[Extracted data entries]
• • • • •

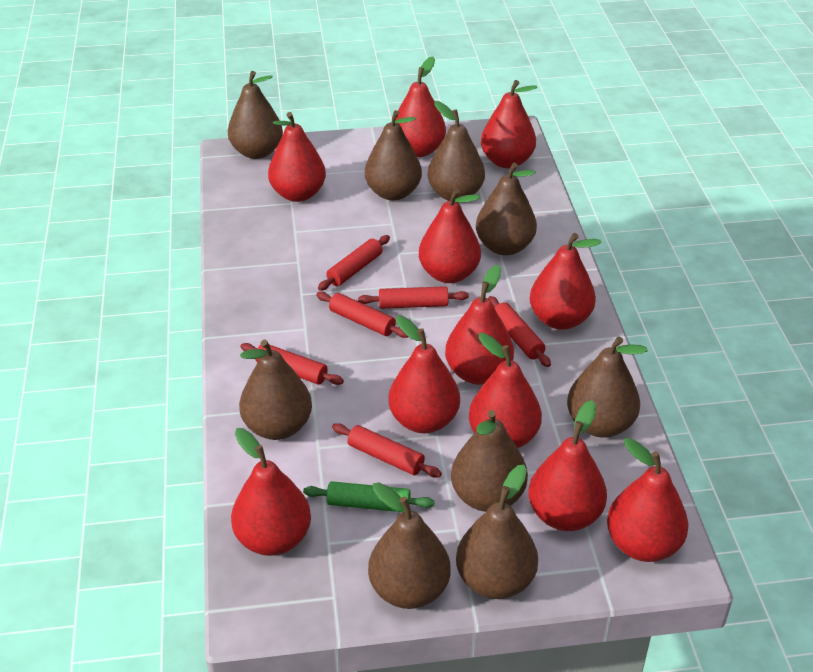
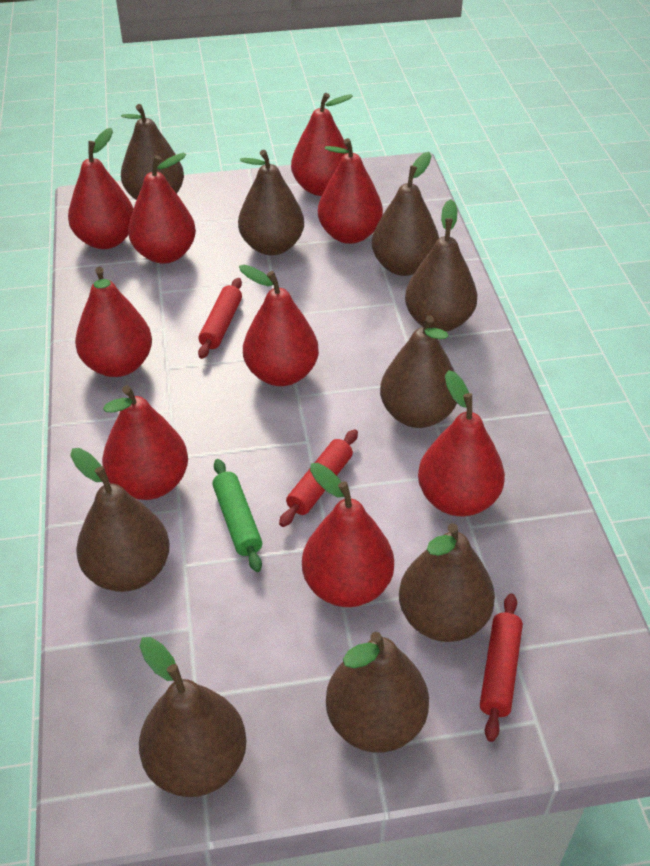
red pear: 11 -> 9
red rolling pin: 6 -> 3

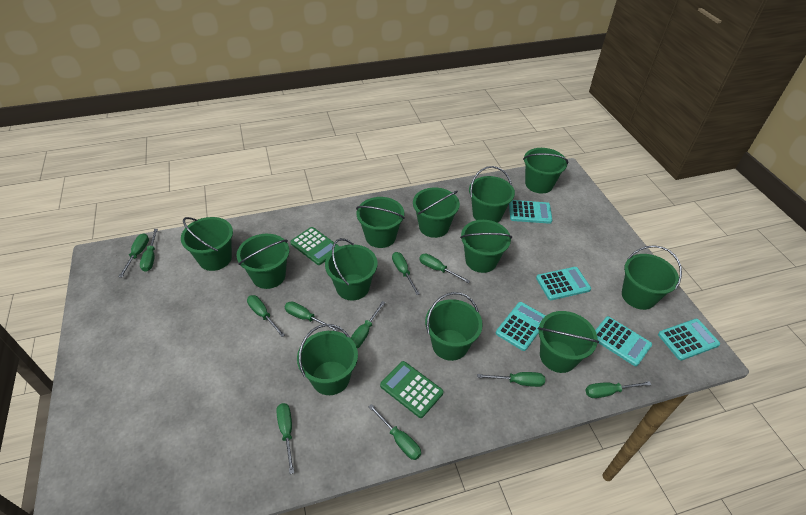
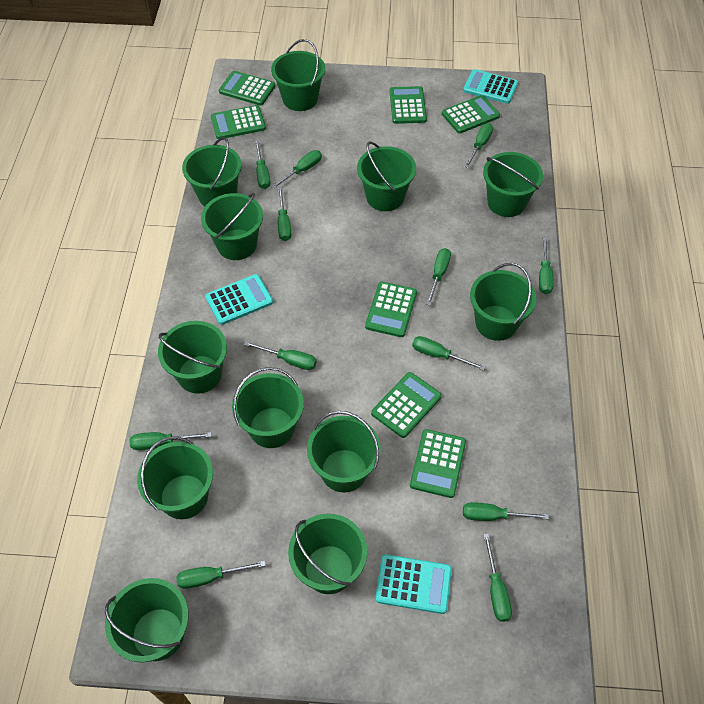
green calculator: 2 -> 7
green screwdriver: 11 -> 12
turquoise calculator: 5 -> 3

• • • • •

**TASK TO COMPLETE**
Copy the records exactly; no image should appear in the result.

**RESPONSE TO THIS EXERCISE**
red pear: 11 -> 9
red rolling pin: 6 -> 3

green calculator: 2 -> 7
green screwdriver: 11 -> 12
turquoise calculator: 5 -> 3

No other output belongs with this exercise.